• _Records to process_:
____
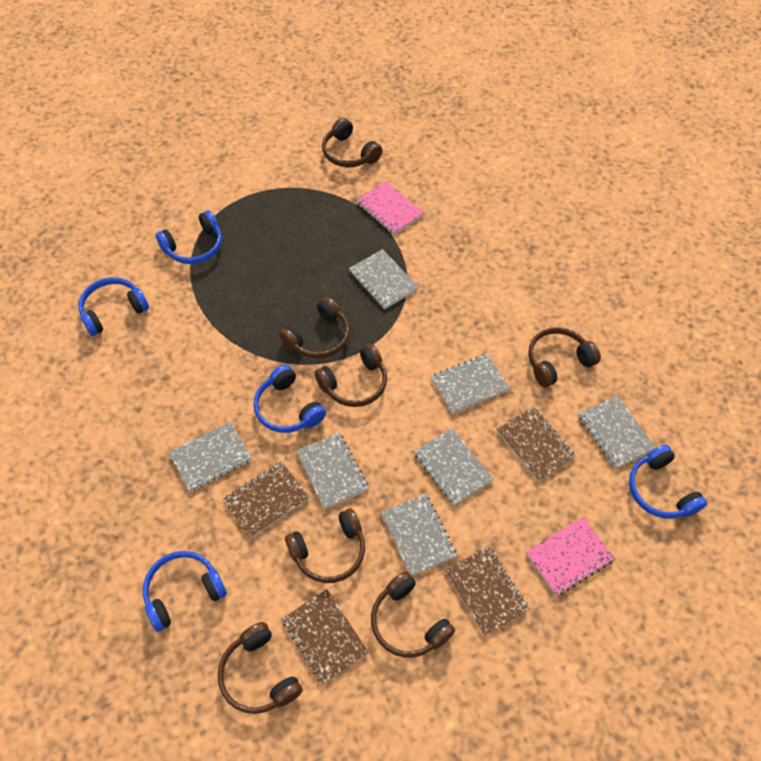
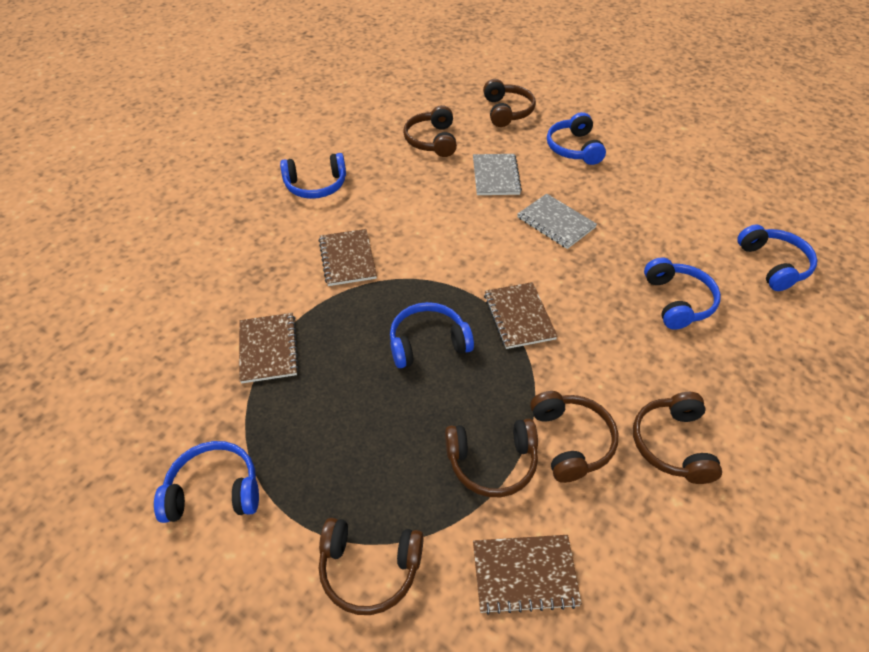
blue headphones: 5 -> 6
brown headphones: 7 -> 6
grey notebook: 7 -> 2
pink notebook: 2 -> 0

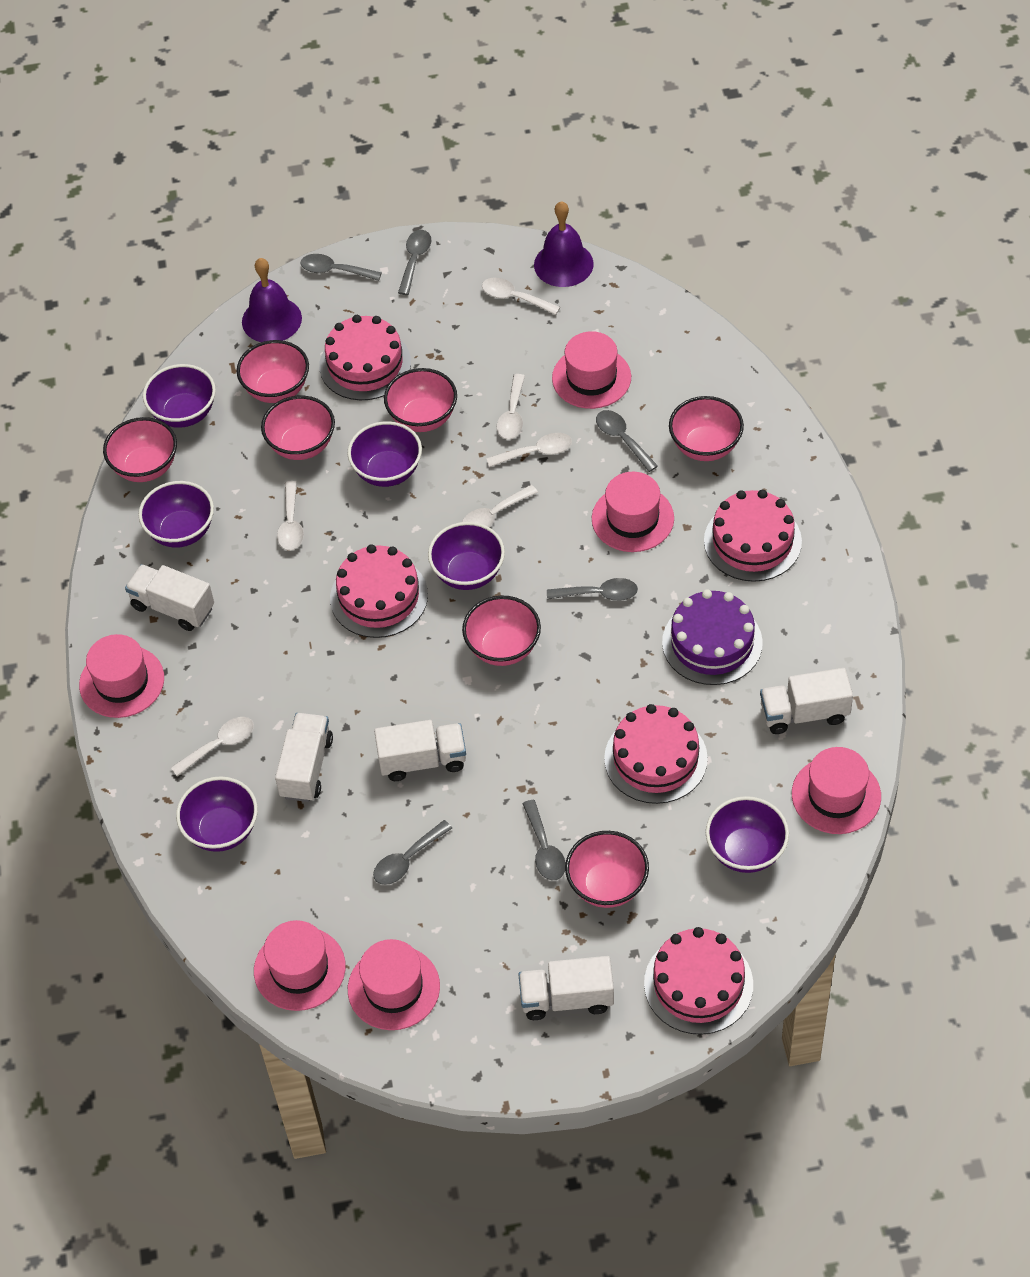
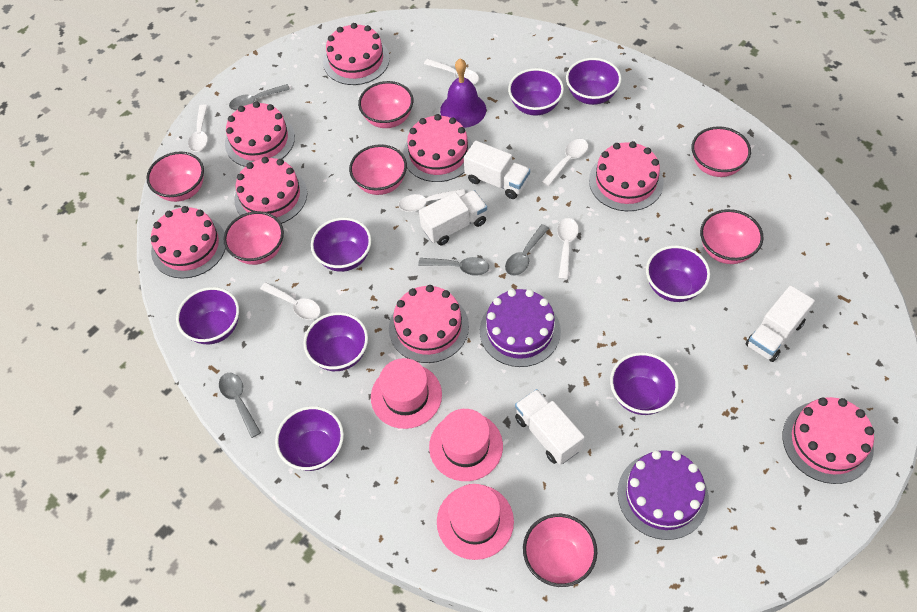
grey spoon: 6 -> 4
pink cake: 5 -> 8
pink hat: 6 -> 3
purple bell: 2 -> 1
purple bowl: 6 -> 8
purple cake: 1 -> 2
white truck: 5 -> 4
____
Set down each entry above word for word, without its pictures.

blue headphones: 5 -> 6
brown headphones: 7 -> 6
grey notebook: 7 -> 2
pink notebook: 2 -> 0

grey spoon: 6 -> 4
pink cake: 5 -> 8
pink hat: 6 -> 3
purple bell: 2 -> 1
purple bowl: 6 -> 8
purple cake: 1 -> 2
white truck: 5 -> 4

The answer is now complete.